[Data excerpts]
◆ ◆ ◆ ◆ ◆

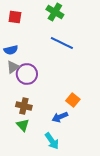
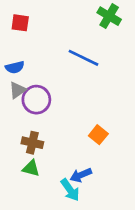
green cross: (55, 12) -> (109, 16), moved
blue arrow: (60, 117) -> (81, 175), moved
green triangle: (23, 125) -> (31, 168), turned -32

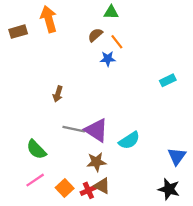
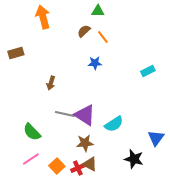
brown rectangle: (18, 32) -> (16, 53), moved
blue star: (108, 59) -> (95, 63), moved
black star: (169, 189) -> (134, 159), moved

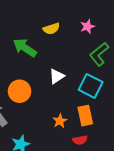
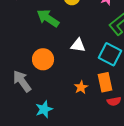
white triangle: (57, 76) -> (78, 45), turned 42
red semicircle: (80, 140) -> (114, 101), moved

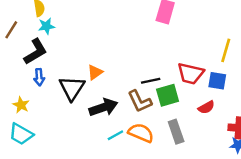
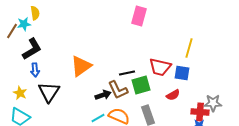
cyan star: (46, 26) -> (24, 24), moved
orange triangle: (95, 72) -> (81, 66), size x1.6
black triangle: (72, 88) -> (49, 92), moved
black arrow: (103, 107) -> (103, 95), moved, size x0.7

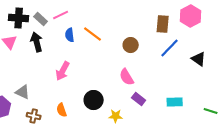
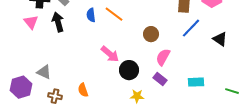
brown circle: (131, 45) -> (151, 34), moved
pink arrow: (63, 71) -> (110, 54), moved, turned -78
pink semicircle: (127, 77) -> (163, 57), moved, turned 60
black circle: (94, 100) -> (129, 70), moved

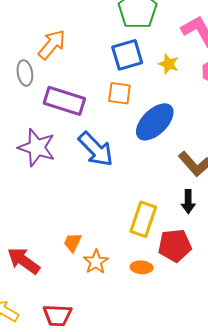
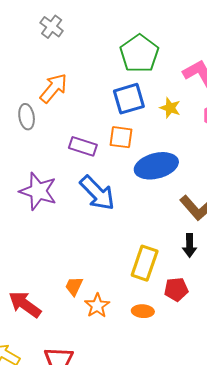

◆ ◆ ◆ ◆ ◆

# ABOUT THIS EXERCISE:
Only the lines from the one containing "red semicircle: (80, 140)" through the last line of the entries above belong in the copy; reproduce them exactly and drop every picture.

# SOLUTION TO THIS EXERCISE:
red semicircle: (80, 140) -> (114, 101), moved

cyan star: (46, 26) -> (24, 24), moved
orange triangle: (95, 72) -> (81, 66), size x1.6
black triangle: (72, 88) -> (49, 92), moved
black arrow: (103, 107) -> (103, 95), moved, size x0.7

brown circle: (131, 45) -> (151, 34), moved
pink arrow: (63, 71) -> (110, 54), moved, turned -78
pink semicircle: (127, 77) -> (163, 57), moved, turned 60
black circle: (94, 100) -> (129, 70), moved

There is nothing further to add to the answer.